What is required ▸
No pictures belong in the copy, but every line of the material below must be reproduced exactly.

Supplied information ▸
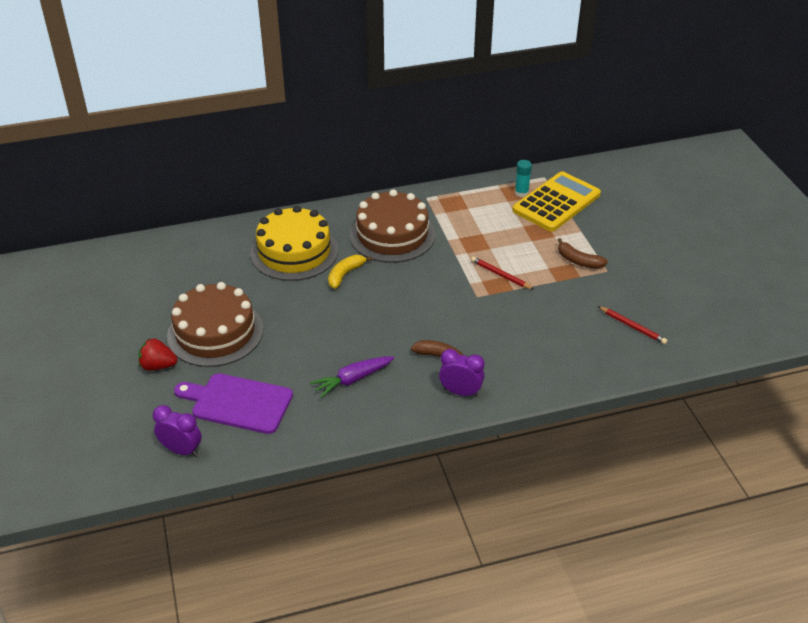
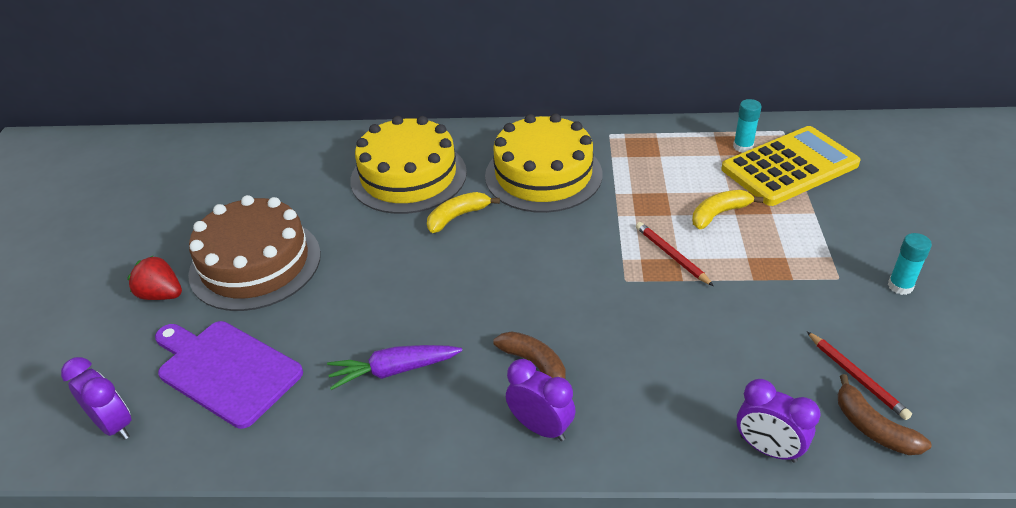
camera: 20 degrees right, 0 degrees up
brown cake [350,189,435,263] -> yellow cake [485,113,602,213]
brown banana [558,238,608,269] -> brown banana moved to [838,374,932,455]
none -> yellow banana [692,190,764,229]
none -> purple clock [737,379,821,462]
none -> turquoise glue stick [888,233,932,295]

Reply ▸
camera: 20 degrees right, 0 degrees up
brown cake [350,189,435,263] -> yellow cake [485,113,602,213]
brown banana [558,238,608,269] -> brown banana moved to [838,374,932,455]
none -> yellow banana [692,190,764,229]
none -> purple clock [737,379,821,462]
none -> turquoise glue stick [888,233,932,295]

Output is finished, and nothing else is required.